_Exercise prompt_
Output what the records say, word for word, with no images.

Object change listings
<<<<
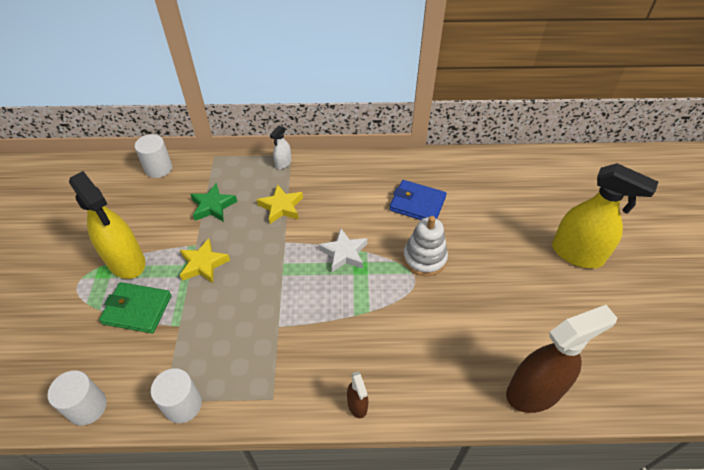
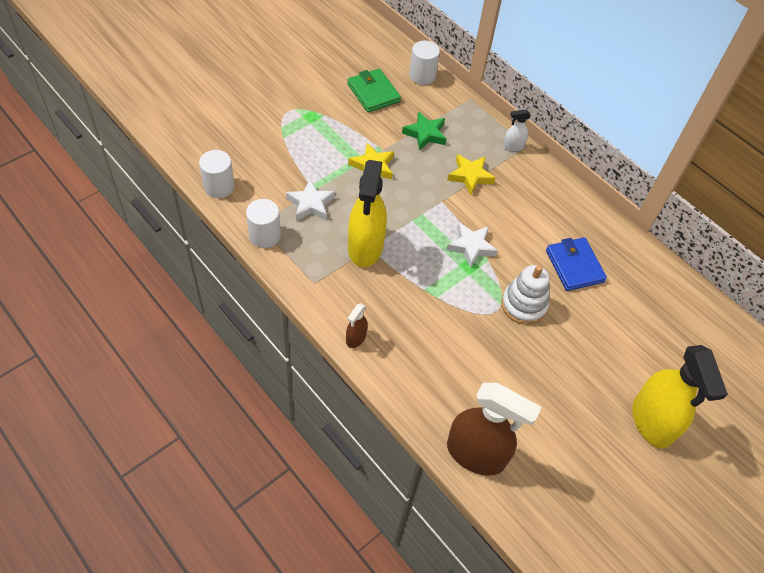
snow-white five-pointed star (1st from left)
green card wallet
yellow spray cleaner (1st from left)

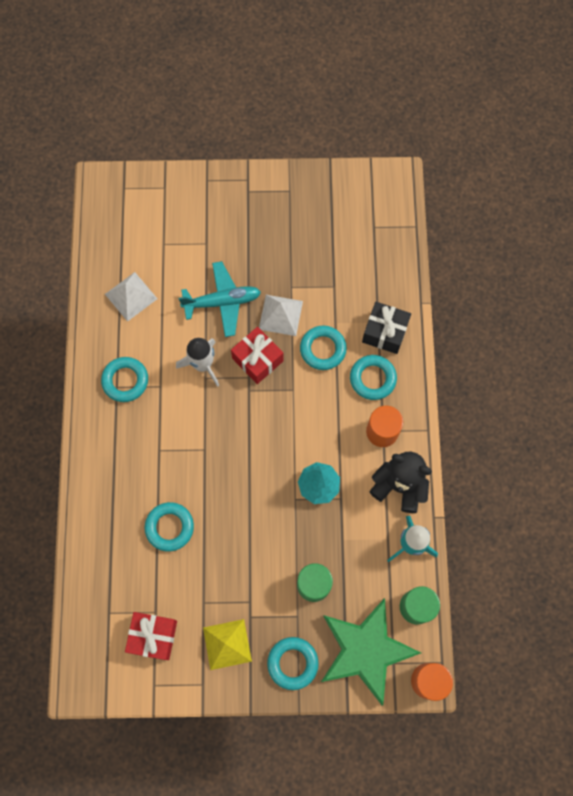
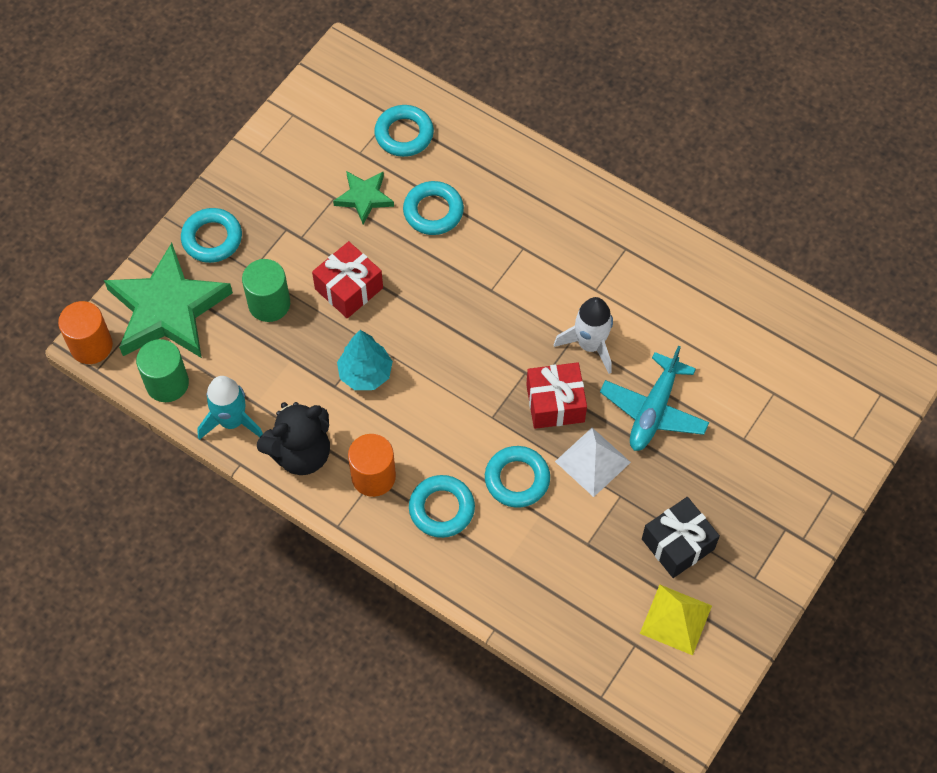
scarlet wrapped gift (1st from left)
green five-pointed star (2nd from left)
aqua torus (2nd from left)
yellow pyramid shape
black wrapped gift
snow-white pyramid shape (1st from left in the first image)

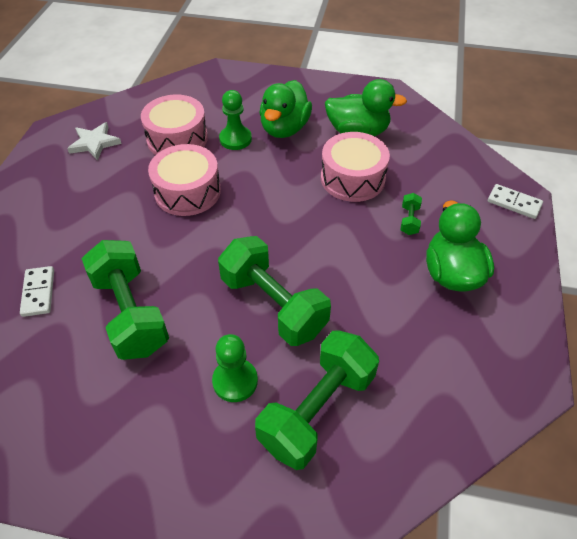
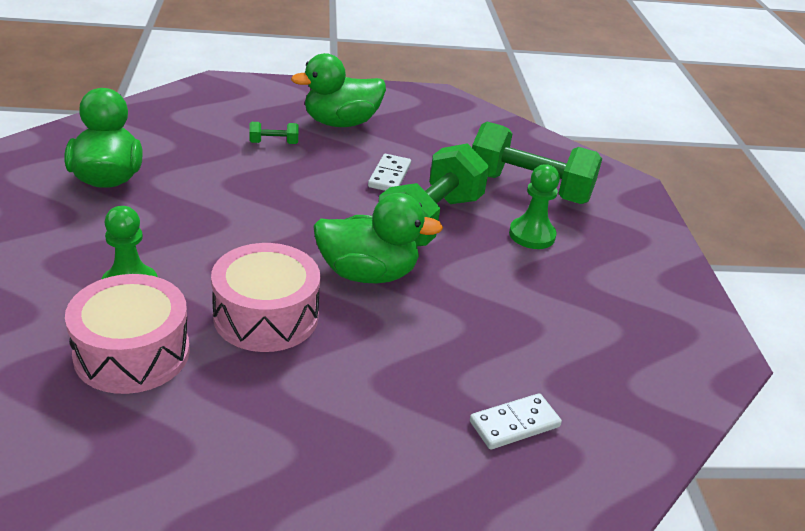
green duck (3rd from left)
snow-white domino tile (1st from left)
snow-white five-pointed star
green free weight (1st from left in the first image)
rosy snare drum (3rd from left in the first image)

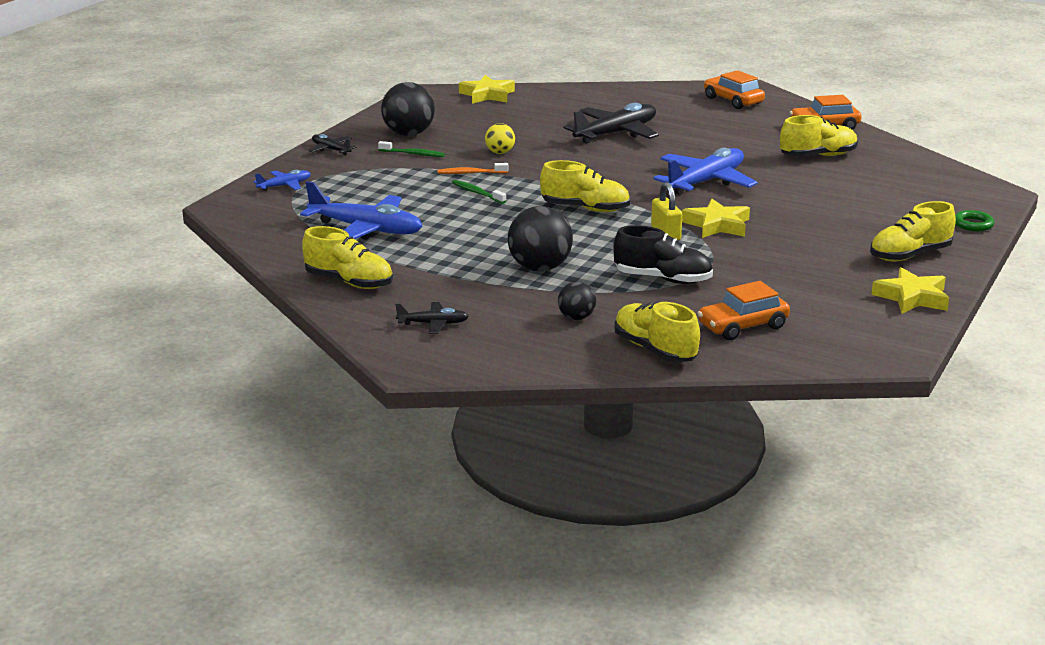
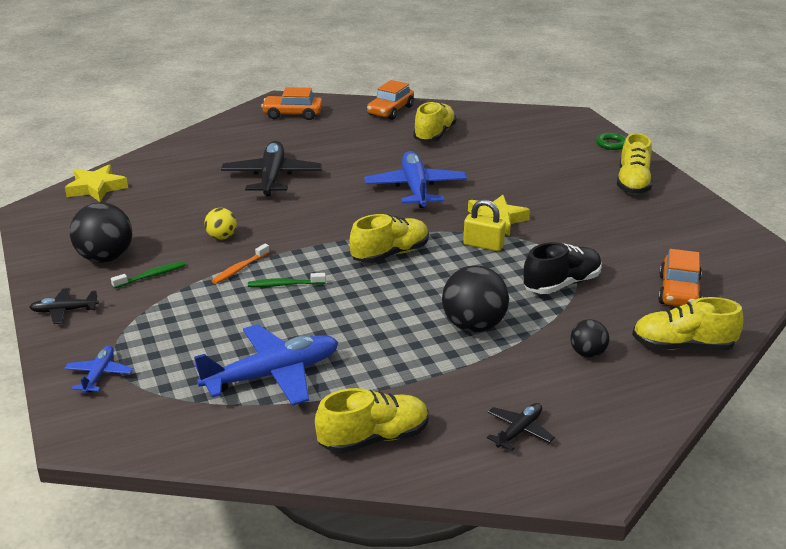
yellow five-pointed star (3rd from left in the first image)

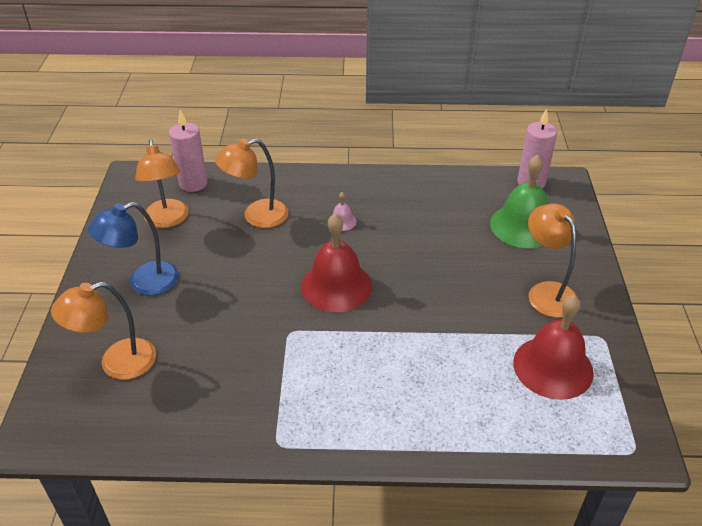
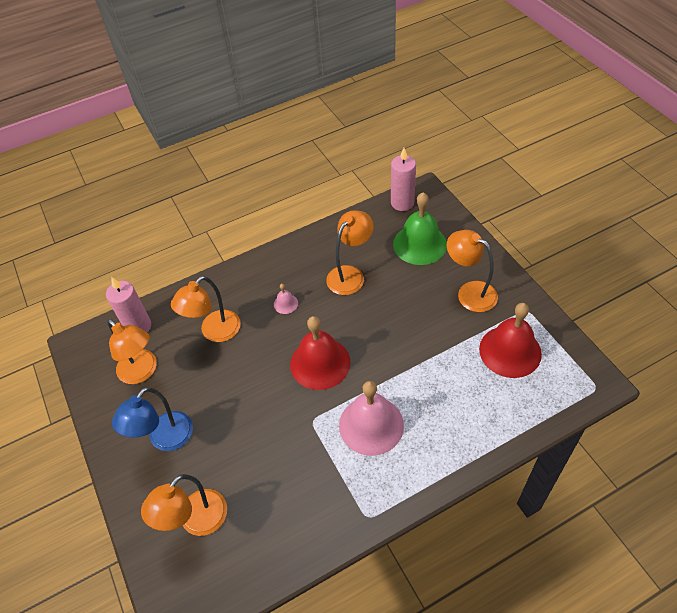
orange-coloured reading lamp (4th from left)
rosy bell (2nd from left)

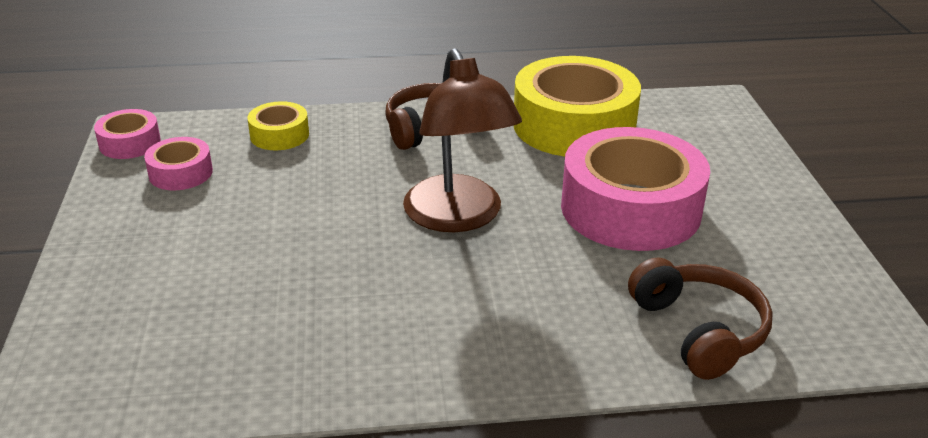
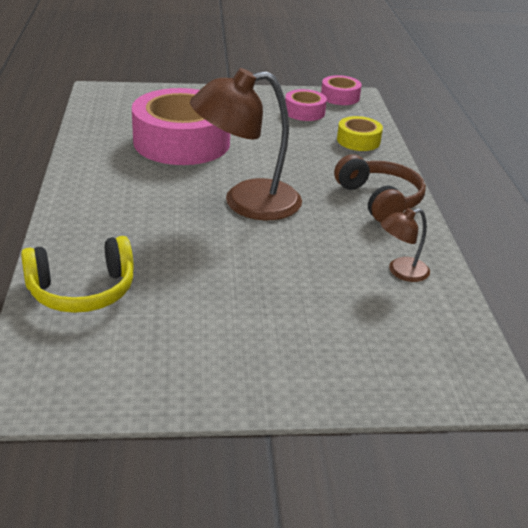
yellow over-ear headphones
rosy roll of tape (1st from left)
russet reading lamp (2nd from left)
>>>>
_Solution to this exercise_
snow-white five-pointed star (1st from left)
green card wallet
yellow spray cleaner (1st from left)

scarlet wrapped gift (1st from left)
green five-pointed star (2nd from left)
aqua torus (2nd from left)
yellow pyramid shape
black wrapped gift
snow-white pyramid shape (1st from left in the first image)

green duck (3rd from left)
snow-white domino tile (1st from left)
snow-white five-pointed star
green free weight (1st from left in the first image)
rosy snare drum (3rd from left in the first image)

yellow five-pointed star (3rd from left in the first image)

orange-coloured reading lamp (4th from left)
rosy bell (2nd from left)

yellow over-ear headphones
rosy roll of tape (1st from left)
russet reading lamp (2nd from left)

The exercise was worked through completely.